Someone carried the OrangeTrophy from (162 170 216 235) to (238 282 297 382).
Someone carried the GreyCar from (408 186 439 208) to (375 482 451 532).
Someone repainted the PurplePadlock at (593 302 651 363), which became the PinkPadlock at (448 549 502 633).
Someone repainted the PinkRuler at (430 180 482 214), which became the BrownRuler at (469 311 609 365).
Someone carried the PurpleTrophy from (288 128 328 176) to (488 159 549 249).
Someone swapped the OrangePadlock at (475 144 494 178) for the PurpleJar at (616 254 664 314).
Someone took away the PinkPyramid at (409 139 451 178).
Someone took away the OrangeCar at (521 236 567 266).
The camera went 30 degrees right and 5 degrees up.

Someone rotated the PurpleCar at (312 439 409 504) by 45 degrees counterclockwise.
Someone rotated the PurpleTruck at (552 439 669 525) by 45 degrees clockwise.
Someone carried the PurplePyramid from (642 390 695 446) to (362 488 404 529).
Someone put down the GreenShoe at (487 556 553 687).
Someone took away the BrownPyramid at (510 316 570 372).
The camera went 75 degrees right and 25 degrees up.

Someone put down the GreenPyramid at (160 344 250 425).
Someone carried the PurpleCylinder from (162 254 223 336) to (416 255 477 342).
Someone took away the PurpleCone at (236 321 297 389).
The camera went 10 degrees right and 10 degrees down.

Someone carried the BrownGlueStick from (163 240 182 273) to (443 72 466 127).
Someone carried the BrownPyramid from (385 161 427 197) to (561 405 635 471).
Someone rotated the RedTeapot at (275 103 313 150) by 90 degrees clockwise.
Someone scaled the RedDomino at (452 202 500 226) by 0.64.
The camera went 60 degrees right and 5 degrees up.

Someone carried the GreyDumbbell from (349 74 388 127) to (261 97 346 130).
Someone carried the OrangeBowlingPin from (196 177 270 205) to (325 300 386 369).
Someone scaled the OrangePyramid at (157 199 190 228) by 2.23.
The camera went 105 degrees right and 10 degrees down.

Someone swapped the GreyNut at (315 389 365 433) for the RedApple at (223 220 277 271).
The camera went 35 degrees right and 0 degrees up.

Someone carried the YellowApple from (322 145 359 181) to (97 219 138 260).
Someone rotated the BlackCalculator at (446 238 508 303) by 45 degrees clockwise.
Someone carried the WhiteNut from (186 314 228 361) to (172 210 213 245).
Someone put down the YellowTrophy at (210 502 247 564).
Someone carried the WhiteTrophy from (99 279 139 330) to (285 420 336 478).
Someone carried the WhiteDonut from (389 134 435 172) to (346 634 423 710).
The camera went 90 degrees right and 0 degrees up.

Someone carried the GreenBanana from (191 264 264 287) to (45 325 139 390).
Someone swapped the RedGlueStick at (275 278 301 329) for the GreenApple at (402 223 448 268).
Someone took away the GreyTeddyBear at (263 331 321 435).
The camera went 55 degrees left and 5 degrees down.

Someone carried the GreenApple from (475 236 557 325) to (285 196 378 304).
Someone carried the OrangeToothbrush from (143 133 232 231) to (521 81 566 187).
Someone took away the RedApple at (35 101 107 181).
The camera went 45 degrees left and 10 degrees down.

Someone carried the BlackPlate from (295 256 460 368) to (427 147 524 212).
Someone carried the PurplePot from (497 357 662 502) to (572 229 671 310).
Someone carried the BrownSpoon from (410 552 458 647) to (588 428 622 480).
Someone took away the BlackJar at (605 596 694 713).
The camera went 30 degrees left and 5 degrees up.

------------------------------------------------------------

**Task details**
Wherever the string "became" appears in the entries above, return the line it appears on.

**Reply**
Someone repainted the PurplePadlock at (593 302 651 363), which became the PinkPadlock at (448 549 502 633).
Someone repainted the PinkRuler at (430 180 482 214), which became the BrownRuler at (469 311 609 365).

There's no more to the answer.